• **EXCERPTED RECORDS**:
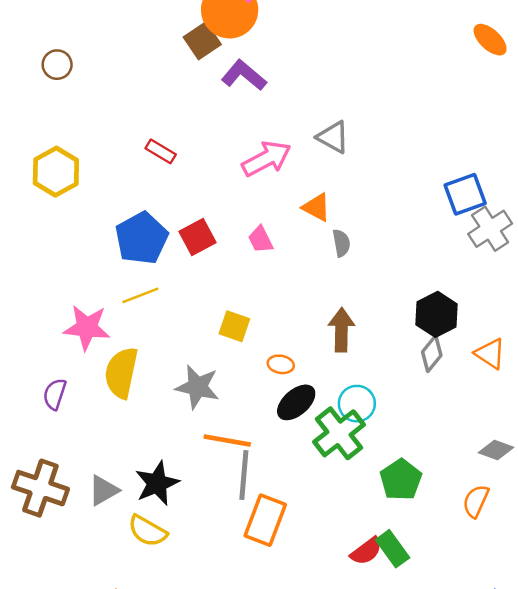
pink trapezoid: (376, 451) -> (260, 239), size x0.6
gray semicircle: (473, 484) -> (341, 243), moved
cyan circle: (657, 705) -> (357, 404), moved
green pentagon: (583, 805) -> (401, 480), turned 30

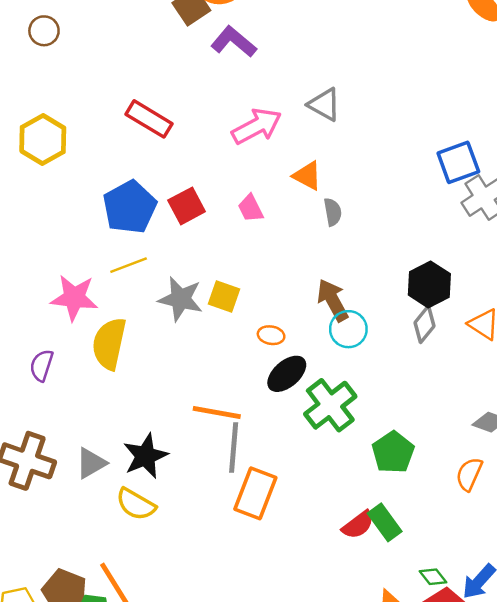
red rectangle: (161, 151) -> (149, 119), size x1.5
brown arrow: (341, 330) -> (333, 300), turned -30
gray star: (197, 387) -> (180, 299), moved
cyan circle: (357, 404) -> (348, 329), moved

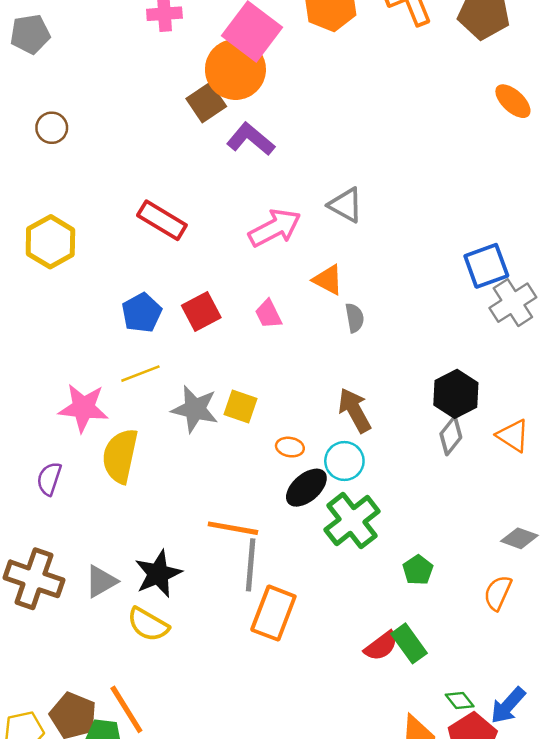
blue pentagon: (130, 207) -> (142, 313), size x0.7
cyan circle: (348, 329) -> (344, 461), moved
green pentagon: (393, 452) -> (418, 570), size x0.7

• **JOB**: Retype the entries exactly, skipping every picture.

• **WRITTEN ANSWER**:
pink trapezoid: (376, 451) -> (260, 239), size x0.6
gray semicircle: (473, 484) -> (341, 243), moved
cyan circle: (657, 705) -> (357, 404), moved
green pentagon: (583, 805) -> (401, 480), turned 30

red rectangle: (161, 151) -> (149, 119), size x1.5
brown arrow: (341, 330) -> (333, 300), turned -30
gray star: (197, 387) -> (180, 299), moved
cyan circle: (357, 404) -> (348, 329), moved

blue pentagon: (130, 207) -> (142, 313), size x0.7
cyan circle: (348, 329) -> (344, 461), moved
green pentagon: (393, 452) -> (418, 570), size x0.7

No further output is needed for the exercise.